#### ABOUT THIS TASK
In the records below, copy out word for word the lines starting at the one containing "Based on the image, matte" and ending at the one containing "nearer to woven beige lampshade at upper right.", including both of those lines.

(DATA TO PROCESS Opens)

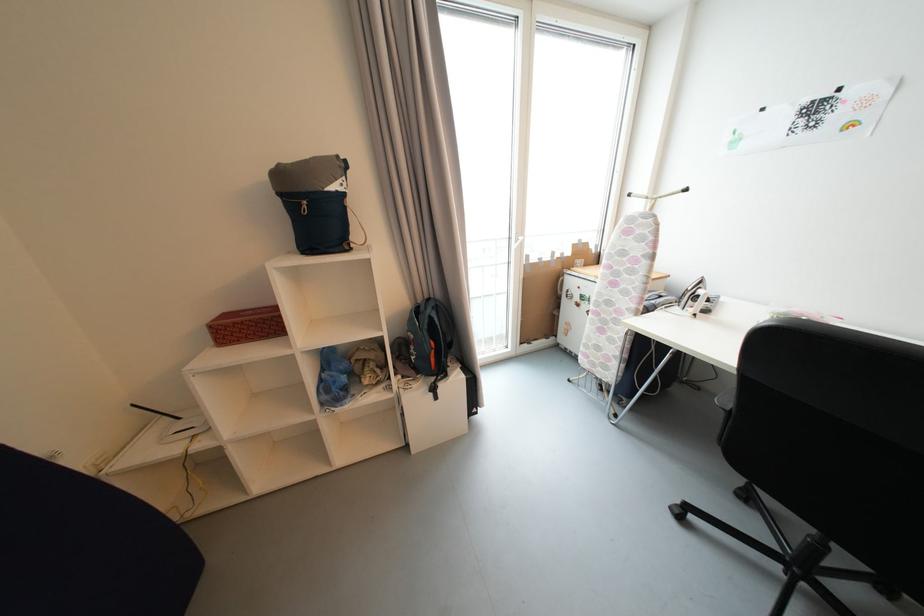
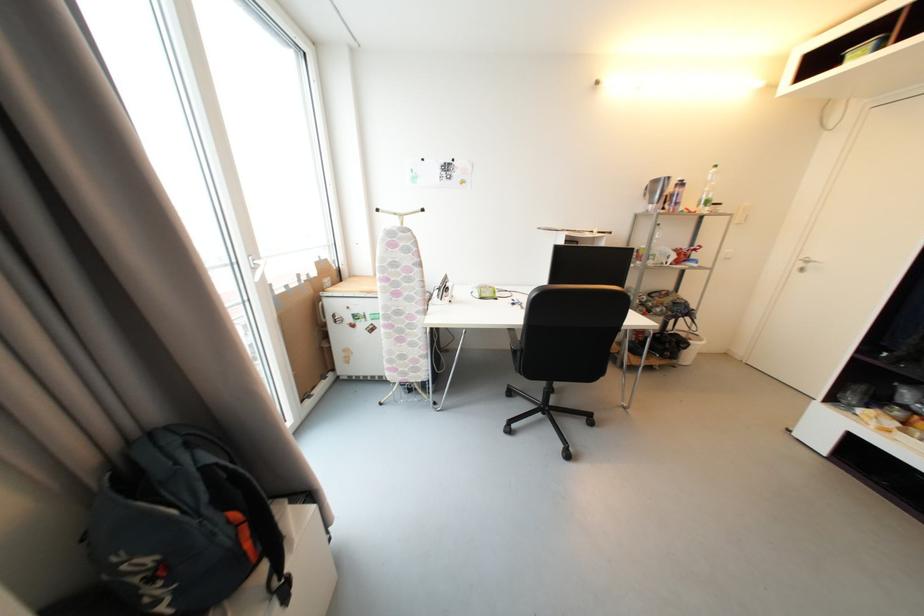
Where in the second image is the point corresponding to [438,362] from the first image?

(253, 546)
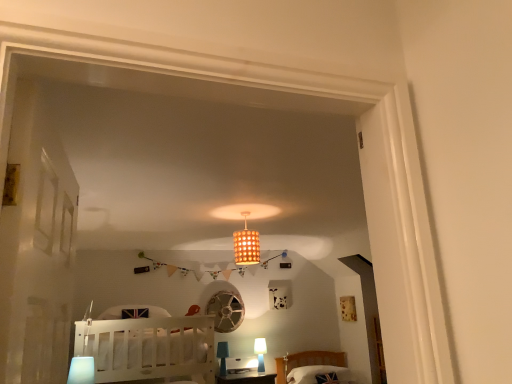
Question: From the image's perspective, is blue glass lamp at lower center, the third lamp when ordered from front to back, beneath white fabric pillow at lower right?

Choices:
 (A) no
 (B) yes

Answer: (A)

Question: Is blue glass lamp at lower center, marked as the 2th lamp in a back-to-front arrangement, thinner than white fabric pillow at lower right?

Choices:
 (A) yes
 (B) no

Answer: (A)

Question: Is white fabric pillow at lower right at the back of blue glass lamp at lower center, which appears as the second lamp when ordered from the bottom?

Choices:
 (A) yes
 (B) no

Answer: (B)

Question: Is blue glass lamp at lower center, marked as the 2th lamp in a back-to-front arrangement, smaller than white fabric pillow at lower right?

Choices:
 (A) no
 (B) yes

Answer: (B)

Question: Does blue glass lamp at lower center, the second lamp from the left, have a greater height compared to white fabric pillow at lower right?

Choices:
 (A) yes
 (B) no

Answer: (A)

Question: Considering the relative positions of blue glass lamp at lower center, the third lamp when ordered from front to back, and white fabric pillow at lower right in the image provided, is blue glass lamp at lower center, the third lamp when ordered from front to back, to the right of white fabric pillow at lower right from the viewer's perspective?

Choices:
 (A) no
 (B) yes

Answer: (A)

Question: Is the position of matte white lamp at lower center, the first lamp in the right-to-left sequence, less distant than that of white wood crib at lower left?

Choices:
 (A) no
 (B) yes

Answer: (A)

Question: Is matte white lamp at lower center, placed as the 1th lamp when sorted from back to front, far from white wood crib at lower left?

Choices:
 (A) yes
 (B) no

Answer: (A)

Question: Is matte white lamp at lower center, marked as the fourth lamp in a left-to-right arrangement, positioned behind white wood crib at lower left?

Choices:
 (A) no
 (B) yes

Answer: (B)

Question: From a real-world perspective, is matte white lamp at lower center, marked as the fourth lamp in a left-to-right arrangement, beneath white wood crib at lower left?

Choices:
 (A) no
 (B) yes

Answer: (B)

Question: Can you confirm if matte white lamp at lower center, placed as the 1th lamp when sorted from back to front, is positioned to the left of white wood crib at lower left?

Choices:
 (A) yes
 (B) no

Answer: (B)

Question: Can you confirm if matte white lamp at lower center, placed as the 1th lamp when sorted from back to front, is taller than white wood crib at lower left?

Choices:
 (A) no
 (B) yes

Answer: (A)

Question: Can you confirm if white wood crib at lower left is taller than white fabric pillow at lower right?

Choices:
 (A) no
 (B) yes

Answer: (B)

(DATA TO PROCESS Closes)
(DATA TO PROCESS Opens)

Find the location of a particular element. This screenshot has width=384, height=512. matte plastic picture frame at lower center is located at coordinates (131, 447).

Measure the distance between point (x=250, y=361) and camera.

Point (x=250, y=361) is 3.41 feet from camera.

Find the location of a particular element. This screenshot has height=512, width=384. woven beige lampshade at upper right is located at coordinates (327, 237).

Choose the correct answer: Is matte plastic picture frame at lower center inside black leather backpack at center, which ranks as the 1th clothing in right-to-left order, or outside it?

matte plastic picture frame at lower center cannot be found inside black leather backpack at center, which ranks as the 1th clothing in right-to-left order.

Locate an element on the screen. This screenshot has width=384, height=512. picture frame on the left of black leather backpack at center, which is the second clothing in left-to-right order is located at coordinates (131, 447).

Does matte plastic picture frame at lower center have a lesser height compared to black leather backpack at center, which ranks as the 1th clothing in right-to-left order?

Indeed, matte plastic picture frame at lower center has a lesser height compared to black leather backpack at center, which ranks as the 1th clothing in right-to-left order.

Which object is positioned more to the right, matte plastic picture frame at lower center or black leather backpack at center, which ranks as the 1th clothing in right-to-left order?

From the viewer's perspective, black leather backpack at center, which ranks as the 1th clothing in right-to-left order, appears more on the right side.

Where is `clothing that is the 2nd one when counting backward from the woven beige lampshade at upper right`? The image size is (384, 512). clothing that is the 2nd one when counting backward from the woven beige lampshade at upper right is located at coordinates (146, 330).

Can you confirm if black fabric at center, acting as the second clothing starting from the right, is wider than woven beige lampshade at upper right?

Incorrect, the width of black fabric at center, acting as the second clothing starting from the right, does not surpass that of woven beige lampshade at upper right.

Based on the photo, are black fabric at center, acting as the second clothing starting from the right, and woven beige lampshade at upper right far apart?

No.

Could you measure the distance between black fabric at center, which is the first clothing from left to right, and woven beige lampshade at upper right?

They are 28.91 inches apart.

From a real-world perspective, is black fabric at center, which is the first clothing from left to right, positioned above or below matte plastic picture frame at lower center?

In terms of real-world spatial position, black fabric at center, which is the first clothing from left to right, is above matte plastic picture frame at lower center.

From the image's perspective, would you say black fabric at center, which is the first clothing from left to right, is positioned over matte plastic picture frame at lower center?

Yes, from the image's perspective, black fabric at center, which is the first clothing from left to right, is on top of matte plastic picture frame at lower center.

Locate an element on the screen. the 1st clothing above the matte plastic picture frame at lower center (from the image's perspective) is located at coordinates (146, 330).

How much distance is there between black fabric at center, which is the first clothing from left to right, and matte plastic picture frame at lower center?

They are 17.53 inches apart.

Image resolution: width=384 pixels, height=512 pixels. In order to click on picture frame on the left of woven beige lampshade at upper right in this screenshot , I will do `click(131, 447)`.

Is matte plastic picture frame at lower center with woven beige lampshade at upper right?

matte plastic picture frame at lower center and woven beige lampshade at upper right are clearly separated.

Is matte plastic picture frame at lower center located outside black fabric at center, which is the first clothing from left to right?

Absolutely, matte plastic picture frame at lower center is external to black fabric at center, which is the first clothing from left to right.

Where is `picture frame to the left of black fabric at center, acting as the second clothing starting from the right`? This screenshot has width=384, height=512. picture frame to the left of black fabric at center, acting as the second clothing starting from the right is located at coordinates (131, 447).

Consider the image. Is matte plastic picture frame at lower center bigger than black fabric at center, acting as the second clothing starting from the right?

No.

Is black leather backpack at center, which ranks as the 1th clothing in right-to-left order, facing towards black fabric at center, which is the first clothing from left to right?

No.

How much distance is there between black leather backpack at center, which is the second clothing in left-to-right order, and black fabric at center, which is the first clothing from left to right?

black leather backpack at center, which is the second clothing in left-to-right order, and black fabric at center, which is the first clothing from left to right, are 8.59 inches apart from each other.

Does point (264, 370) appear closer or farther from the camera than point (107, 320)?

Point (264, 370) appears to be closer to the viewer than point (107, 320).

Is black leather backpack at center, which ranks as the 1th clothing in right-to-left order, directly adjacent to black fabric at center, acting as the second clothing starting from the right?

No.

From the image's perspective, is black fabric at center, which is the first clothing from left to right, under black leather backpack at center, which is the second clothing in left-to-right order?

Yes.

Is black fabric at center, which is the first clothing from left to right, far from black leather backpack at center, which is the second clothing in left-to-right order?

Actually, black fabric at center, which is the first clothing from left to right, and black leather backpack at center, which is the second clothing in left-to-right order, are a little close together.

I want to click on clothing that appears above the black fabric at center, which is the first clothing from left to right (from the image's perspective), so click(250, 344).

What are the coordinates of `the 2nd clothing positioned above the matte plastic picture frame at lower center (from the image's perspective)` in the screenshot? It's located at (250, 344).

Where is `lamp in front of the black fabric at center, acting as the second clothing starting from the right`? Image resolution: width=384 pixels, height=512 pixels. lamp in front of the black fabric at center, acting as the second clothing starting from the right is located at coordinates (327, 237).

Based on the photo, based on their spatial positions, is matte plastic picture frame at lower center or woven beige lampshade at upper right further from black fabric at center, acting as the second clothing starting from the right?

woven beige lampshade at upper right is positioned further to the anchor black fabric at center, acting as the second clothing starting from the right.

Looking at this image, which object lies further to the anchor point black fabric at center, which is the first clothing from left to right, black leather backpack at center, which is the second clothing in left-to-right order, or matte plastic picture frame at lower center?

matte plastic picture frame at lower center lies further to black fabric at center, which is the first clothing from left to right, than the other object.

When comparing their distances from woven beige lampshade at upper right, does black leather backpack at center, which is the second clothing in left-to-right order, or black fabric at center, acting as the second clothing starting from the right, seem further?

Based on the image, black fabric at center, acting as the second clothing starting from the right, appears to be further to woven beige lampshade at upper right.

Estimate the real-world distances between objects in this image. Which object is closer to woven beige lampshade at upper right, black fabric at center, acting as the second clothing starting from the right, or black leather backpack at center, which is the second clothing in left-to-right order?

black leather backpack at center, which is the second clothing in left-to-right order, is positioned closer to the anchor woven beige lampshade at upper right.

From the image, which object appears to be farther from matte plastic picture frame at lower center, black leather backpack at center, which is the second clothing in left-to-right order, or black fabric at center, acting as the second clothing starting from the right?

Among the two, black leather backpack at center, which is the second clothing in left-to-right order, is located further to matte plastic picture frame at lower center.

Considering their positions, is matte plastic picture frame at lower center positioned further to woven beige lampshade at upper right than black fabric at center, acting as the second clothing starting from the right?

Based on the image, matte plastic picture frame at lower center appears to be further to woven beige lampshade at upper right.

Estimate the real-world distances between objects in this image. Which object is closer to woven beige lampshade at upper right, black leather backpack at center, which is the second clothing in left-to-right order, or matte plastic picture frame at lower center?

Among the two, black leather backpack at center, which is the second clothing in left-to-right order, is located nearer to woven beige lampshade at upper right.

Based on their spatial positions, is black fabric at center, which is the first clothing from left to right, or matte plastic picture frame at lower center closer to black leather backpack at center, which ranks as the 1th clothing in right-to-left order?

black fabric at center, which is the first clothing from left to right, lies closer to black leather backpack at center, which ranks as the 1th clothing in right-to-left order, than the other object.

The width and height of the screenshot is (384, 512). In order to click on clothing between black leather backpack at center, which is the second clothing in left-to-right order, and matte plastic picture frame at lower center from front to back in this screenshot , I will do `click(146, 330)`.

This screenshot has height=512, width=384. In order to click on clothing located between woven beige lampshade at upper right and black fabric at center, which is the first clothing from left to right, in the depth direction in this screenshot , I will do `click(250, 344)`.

(DATA TO PROCESS Closes)
(DATA TO PROCESS Opens)

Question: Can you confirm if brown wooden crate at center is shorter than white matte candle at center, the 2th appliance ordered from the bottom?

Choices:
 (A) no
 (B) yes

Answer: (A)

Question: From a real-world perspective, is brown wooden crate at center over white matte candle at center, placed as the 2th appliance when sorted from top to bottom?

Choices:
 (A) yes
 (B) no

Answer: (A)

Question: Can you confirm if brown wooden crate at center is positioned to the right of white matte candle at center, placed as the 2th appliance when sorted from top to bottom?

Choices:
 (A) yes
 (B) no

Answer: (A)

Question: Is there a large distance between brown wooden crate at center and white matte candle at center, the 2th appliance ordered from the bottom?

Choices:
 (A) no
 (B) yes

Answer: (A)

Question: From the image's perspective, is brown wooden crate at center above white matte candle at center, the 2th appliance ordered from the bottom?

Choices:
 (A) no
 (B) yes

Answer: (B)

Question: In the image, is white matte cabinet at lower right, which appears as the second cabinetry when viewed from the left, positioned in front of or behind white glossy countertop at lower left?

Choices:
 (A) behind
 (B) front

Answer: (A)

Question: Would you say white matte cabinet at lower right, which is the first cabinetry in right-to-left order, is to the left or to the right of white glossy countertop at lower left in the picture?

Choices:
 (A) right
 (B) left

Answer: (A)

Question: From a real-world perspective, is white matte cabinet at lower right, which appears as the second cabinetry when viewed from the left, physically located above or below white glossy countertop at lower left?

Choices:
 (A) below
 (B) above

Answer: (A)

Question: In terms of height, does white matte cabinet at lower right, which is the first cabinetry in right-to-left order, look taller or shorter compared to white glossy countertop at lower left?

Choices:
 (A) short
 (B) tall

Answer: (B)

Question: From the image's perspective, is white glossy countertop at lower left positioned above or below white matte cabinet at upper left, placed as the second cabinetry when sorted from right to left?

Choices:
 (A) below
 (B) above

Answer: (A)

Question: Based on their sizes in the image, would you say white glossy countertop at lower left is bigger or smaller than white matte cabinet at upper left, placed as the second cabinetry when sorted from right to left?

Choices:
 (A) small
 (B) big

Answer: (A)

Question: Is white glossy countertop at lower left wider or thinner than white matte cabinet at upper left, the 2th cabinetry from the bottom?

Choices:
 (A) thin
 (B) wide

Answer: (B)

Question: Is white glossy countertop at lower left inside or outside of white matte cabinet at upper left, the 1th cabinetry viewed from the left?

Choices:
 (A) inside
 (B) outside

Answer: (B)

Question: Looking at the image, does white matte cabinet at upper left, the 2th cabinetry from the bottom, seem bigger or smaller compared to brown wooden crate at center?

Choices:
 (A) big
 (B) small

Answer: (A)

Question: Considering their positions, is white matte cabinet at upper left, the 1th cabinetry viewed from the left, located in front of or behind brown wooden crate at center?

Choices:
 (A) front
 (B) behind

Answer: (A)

(DATA TO PROCESS Closes)

#### WRITTEN RESPONSE
Based on the image, matte plastic picture frame at lower center appears to be further to woven beige lampshade at upper right.

Estimate the real-world distances between objects in this image. Which object is closer to woven beige lampshade at upper right, black leather backpack at center, which is the second clothing in left-to-right order, or matte plastic picture frame at lower center?

Among the two, black leather backpack at center, which is the second clothing in left-to-right order, is located nearer to woven beige lampshade at upper right.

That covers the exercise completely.